** Data shown follows **
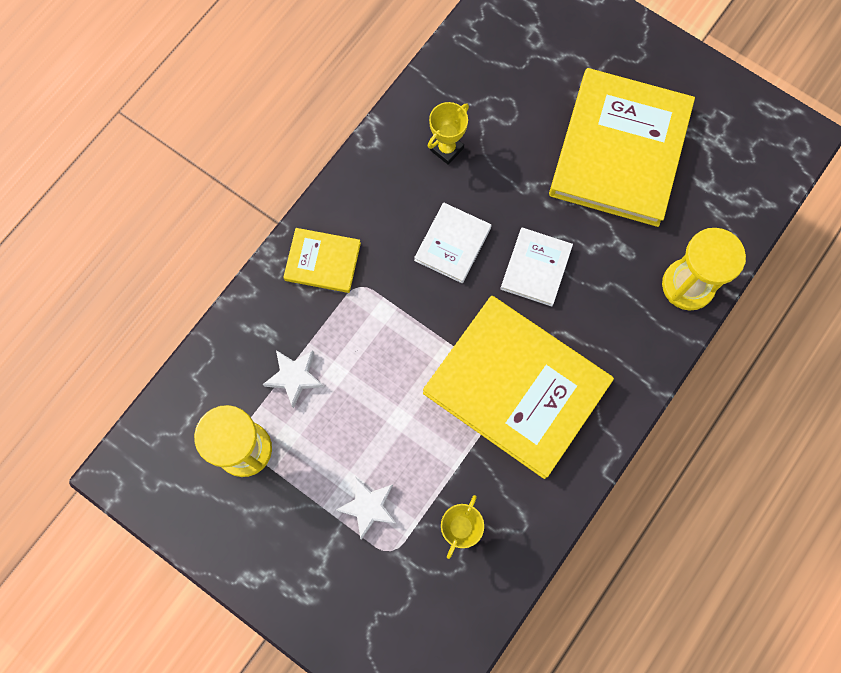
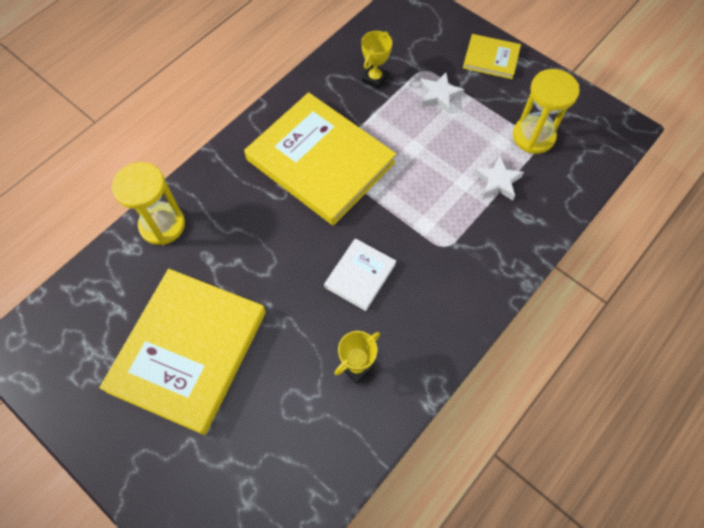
camera: 175 degrees left, 10 degrees down
(322, 261) = (477, 269): yellow book -> yellow book (491, 58)
(536, 268) = (289, 249): white book -> none

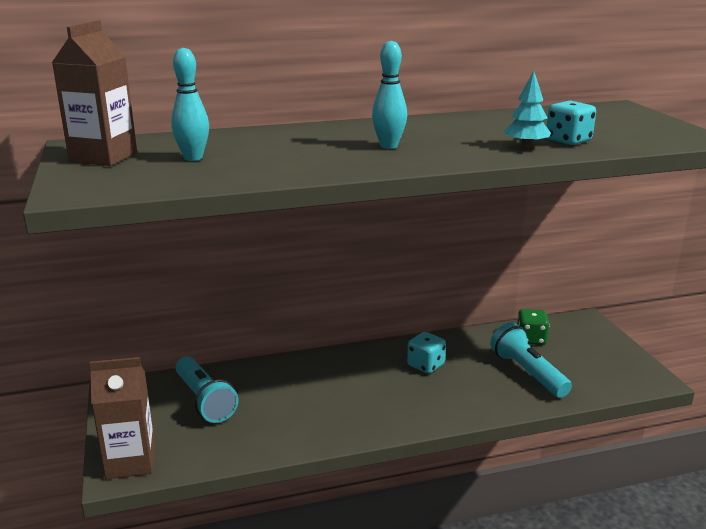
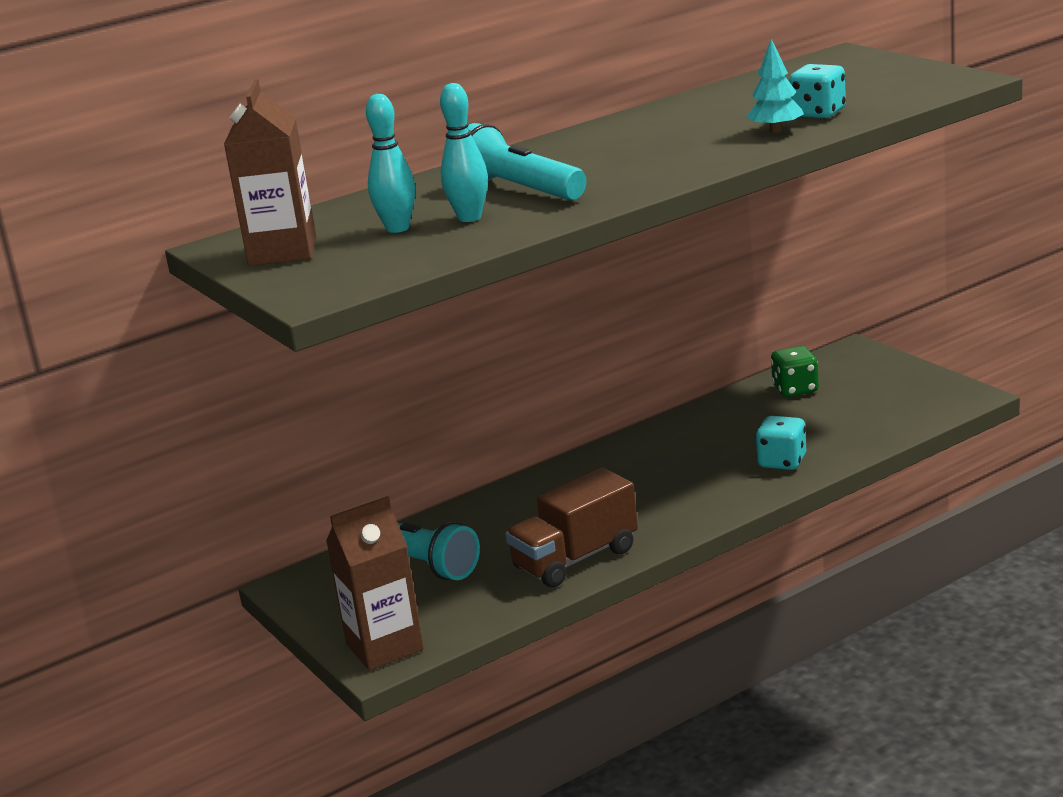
camera: 15 degrees left, 0 degrees up
(302, 430) = (575, 559): none -> brown truck
(388, 146) = (616, 164): turquoise bowling pin -> turquoise bowling pin (469, 218)
(425, 365) = (680, 452): turquoise dice -> turquoise dice (782, 462)
(528, 373) = (813, 428): turquoise flashlight -> turquoise flashlight (519, 190)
** End of Data shown **
About this task ::
From the first line to the last, please copy the data exactly, with the pictures left out.

Task solution ::
camera: 175 degrees left, 10 degrees down
(322, 261) = (477, 269): yellow book -> yellow book (491, 58)
(536, 268) = (289, 249): white book -> none

camera: 15 degrees left, 0 degrees up
(302, 430) = (575, 559): none -> brown truck
(388, 146) = (616, 164): turquoise bowling pin -> turquoise bowling pin (469, 218)
(425, 365) = (680, 452): turquoise dice -> turquoise dice (782, 462)
(528, 373) = (813, 428): turquoise flashlight -> turquoise flashlight (519, 190)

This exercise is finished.